▶ [Work to be completed]: Recast only the data from the line containing "towed [154, 1004]" up to and including the line containing "reliable (808, 1112)" as a JSON list of strings, one string per line, with blank lines omitted.

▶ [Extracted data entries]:
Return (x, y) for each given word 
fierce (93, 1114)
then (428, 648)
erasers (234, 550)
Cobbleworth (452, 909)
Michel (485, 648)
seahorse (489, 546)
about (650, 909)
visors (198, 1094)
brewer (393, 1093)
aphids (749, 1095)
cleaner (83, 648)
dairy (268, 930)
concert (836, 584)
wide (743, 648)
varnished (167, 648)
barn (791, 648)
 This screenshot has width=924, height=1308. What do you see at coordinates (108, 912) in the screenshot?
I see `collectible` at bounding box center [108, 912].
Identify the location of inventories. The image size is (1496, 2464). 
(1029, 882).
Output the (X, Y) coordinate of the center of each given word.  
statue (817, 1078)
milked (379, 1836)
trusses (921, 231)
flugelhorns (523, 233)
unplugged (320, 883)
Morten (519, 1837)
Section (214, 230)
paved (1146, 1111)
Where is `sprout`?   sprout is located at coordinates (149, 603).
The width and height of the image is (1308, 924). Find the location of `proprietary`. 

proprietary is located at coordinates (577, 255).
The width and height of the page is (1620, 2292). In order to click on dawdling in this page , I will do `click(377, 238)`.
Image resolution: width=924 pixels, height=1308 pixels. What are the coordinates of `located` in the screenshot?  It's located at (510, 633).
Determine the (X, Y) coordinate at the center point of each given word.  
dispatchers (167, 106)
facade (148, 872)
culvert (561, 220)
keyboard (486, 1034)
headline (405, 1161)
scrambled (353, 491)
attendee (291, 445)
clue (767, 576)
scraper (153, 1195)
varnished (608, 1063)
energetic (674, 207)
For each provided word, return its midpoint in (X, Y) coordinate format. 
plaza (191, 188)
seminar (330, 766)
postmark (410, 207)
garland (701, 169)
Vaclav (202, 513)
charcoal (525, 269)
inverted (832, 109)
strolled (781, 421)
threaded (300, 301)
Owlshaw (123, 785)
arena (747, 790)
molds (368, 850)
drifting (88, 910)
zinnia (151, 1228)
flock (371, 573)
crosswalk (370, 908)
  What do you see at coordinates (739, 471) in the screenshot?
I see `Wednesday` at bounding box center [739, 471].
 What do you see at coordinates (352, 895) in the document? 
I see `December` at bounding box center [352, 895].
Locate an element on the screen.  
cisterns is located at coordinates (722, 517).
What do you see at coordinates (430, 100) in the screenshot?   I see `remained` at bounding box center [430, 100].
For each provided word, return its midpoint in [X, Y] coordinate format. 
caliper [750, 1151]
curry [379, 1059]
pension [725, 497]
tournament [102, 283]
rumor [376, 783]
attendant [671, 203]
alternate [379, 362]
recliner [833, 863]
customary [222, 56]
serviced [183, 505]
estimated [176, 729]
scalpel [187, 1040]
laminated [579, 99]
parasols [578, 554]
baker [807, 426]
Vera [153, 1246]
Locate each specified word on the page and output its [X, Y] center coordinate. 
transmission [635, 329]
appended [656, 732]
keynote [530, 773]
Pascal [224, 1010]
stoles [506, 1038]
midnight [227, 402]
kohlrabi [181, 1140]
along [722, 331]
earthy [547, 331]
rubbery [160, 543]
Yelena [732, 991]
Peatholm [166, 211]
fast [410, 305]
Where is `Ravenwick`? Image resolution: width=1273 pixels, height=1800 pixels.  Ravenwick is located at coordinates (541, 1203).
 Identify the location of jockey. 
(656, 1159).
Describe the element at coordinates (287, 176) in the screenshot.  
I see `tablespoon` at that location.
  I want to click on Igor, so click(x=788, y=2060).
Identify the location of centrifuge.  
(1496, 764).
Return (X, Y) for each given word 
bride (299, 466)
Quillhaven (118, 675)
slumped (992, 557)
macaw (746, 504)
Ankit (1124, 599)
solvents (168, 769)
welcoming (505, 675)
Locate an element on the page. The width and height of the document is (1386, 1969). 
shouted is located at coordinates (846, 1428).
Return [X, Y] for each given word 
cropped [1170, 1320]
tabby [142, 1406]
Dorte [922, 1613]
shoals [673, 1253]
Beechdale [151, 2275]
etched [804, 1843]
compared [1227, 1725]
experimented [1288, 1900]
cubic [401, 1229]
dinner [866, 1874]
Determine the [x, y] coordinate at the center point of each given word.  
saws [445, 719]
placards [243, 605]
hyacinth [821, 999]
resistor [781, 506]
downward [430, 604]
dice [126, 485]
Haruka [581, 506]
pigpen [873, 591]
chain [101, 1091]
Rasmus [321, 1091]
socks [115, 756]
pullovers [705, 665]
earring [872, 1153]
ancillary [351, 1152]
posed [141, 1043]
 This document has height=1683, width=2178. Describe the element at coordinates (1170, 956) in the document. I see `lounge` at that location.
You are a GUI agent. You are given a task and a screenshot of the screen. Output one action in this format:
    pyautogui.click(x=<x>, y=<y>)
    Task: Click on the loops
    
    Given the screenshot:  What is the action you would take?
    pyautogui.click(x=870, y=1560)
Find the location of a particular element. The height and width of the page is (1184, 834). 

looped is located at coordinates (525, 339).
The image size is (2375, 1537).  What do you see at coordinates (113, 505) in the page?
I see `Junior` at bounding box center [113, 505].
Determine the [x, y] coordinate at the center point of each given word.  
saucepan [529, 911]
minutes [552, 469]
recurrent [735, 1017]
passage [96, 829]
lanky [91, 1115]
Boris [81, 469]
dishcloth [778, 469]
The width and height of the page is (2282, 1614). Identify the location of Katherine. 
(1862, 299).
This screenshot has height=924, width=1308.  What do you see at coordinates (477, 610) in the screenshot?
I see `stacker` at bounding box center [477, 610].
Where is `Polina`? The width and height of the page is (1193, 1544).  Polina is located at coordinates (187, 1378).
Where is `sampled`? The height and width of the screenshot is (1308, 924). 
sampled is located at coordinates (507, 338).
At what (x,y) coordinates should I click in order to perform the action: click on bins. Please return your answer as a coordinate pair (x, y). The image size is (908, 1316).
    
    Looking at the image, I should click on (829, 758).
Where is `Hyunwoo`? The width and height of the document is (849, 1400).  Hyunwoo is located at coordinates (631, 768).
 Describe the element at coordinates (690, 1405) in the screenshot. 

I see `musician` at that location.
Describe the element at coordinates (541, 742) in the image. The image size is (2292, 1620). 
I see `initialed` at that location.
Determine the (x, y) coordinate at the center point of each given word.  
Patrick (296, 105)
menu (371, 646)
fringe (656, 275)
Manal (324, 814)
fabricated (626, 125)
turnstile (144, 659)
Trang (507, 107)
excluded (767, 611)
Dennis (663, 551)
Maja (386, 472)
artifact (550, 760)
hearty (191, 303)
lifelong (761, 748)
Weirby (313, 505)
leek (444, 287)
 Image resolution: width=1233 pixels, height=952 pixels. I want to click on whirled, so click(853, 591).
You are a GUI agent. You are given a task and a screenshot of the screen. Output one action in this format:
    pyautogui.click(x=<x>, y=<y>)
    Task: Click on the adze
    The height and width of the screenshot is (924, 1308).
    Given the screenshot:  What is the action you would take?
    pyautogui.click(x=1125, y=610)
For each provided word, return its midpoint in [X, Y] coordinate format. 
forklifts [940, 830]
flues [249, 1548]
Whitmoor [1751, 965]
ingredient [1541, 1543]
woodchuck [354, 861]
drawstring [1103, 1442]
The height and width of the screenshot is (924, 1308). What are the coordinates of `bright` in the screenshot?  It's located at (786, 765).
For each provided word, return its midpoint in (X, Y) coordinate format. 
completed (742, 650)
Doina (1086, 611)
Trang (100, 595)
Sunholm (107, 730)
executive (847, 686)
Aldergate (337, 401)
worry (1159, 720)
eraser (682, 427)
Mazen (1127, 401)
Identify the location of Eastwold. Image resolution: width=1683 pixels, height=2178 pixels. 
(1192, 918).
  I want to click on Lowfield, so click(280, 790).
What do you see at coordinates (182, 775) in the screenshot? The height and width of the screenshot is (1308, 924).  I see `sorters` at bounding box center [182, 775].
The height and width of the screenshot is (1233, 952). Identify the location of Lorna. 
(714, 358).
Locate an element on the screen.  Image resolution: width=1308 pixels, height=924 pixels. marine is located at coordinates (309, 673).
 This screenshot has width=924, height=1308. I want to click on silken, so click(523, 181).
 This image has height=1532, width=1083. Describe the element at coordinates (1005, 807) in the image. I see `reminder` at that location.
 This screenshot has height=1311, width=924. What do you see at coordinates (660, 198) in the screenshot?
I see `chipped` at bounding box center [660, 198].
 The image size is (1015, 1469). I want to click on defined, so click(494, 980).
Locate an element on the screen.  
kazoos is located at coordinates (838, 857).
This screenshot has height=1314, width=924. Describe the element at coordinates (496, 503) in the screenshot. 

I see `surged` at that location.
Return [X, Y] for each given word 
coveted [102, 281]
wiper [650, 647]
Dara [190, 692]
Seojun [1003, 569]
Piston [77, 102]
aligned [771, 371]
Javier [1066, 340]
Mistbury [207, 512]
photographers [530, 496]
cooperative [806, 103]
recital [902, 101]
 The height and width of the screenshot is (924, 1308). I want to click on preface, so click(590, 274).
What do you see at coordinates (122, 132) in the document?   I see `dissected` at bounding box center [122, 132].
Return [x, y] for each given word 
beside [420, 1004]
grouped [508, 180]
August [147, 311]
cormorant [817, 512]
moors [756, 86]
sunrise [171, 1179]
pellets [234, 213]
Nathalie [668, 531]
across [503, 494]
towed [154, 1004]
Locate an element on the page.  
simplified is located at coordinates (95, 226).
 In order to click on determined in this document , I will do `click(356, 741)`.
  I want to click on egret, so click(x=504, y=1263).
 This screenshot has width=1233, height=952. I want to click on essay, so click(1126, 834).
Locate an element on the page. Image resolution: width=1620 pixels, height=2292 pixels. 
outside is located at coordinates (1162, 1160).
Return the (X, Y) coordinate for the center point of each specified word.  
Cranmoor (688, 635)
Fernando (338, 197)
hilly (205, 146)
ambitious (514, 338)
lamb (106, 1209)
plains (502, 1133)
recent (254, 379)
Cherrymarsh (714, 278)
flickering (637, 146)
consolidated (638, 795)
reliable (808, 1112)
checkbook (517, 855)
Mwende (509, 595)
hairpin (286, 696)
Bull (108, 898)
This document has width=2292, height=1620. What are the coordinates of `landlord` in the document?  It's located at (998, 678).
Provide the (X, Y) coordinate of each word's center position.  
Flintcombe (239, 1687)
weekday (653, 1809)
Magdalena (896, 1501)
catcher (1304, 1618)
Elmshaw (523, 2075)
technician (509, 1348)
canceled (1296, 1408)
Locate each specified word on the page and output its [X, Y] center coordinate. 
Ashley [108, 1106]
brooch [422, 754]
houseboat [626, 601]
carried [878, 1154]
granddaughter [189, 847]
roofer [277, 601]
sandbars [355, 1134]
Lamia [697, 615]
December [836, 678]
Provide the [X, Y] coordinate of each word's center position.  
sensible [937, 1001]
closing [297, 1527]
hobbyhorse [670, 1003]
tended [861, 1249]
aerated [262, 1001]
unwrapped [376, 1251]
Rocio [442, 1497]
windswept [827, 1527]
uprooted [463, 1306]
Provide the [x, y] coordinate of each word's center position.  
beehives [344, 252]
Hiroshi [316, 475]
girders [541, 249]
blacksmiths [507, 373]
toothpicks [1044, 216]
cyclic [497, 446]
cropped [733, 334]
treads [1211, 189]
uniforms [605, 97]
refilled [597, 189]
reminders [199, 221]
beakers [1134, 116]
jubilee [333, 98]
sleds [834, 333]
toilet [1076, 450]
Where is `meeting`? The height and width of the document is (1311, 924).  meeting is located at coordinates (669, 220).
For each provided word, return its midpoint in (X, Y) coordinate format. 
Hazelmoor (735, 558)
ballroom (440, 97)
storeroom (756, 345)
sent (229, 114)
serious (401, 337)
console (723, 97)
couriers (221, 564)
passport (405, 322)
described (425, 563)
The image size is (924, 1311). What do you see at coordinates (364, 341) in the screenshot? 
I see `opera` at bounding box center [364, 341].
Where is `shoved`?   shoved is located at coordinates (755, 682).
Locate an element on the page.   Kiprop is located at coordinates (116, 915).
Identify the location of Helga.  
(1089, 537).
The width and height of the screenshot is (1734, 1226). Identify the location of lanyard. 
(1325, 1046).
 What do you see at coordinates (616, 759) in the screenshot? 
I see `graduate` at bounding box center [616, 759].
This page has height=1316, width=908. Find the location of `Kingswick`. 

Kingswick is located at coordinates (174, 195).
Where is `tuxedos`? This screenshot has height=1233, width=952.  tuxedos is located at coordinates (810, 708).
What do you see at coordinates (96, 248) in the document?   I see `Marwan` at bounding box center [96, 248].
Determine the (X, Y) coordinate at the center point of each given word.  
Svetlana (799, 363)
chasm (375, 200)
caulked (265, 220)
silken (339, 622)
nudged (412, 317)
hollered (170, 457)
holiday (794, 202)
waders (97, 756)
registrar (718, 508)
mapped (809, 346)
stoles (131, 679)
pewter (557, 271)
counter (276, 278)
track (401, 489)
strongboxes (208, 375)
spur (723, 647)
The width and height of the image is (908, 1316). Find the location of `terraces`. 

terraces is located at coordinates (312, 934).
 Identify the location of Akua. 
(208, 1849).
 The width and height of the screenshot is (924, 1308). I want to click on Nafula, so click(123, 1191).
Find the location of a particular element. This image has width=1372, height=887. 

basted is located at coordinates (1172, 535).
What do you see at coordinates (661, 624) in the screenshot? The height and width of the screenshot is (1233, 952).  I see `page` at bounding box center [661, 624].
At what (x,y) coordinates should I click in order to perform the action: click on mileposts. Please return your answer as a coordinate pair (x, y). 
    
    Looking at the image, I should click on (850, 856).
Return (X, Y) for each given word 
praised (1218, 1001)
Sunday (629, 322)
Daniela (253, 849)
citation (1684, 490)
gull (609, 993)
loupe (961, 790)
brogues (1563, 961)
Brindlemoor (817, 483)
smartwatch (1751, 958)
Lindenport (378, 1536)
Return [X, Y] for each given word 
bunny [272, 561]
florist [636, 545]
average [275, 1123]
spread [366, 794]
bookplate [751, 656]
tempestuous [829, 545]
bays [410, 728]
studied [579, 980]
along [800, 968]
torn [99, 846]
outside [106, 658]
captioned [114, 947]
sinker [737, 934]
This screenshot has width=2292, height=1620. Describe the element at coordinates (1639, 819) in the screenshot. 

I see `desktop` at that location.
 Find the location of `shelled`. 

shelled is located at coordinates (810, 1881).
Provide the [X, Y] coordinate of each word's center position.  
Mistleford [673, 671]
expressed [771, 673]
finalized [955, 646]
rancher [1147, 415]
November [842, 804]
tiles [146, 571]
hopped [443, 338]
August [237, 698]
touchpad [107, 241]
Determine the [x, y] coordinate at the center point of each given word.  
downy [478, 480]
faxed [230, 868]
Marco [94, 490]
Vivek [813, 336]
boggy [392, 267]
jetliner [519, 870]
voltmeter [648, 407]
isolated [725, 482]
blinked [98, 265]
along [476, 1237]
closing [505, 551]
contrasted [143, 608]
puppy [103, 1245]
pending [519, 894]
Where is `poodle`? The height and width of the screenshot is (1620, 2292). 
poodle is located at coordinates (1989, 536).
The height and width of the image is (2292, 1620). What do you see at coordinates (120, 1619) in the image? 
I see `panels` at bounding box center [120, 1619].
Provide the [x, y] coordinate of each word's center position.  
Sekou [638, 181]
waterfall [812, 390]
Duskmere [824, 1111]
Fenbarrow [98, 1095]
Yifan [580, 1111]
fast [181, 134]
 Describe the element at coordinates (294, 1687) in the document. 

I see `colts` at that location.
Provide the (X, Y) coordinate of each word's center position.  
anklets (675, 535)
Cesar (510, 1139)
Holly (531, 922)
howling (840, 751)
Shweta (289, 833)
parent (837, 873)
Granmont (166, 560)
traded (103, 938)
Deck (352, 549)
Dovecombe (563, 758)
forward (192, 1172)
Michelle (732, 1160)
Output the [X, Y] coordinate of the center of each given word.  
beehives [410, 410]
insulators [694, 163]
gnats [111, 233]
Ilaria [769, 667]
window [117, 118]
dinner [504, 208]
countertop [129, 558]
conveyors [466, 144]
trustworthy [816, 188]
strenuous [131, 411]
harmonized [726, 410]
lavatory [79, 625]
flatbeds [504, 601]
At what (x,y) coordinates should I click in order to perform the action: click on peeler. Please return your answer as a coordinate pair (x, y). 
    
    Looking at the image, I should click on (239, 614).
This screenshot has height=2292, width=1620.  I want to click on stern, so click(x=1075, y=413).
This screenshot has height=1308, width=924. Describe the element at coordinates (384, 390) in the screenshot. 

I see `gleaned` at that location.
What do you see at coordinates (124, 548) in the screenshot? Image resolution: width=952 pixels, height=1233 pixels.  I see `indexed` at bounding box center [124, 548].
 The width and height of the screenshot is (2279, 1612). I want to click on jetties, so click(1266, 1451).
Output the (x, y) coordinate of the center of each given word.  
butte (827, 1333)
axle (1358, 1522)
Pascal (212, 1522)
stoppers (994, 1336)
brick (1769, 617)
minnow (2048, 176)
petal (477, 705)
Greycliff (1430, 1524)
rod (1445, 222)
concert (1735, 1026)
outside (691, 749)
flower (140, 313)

▶ [Exercise response]:
[
  "towed [154, 1004]",
  "Locate an element on the page.  ",
  "simplified is located at coordinates (95, 226).",
  " In order to click on determined in this document , I will do `click(356, 741)`.",
  "  I want to click on egret, so click(x=504, y=1263).",
  " This screenshot has width=1233, height=952. I want to click on essay, so click(1126, 834).",
  "Locate an element on the page. Image resolution: width=1620 pixels, height=2292 pixels. ",
  "outside is located at coordinates (1162, 1160).",
  "Return the (X, Y) coordinate for the center point of each specified word.  ",
  "Cranmoor (688, 635)",
  "Fernando (338, 197)",
  "hilly (205, 146)",
  "ambitious (514, 338)",
  "lamb (106, 1209)",
  "plains (502, 1133)",
  "recent (254, 379)",
  "Cherrymarsh (714, 278)",
  "flickering (637, 146)",
  "consolidated (638, 795)",
  "reliable (808, 1112)"
]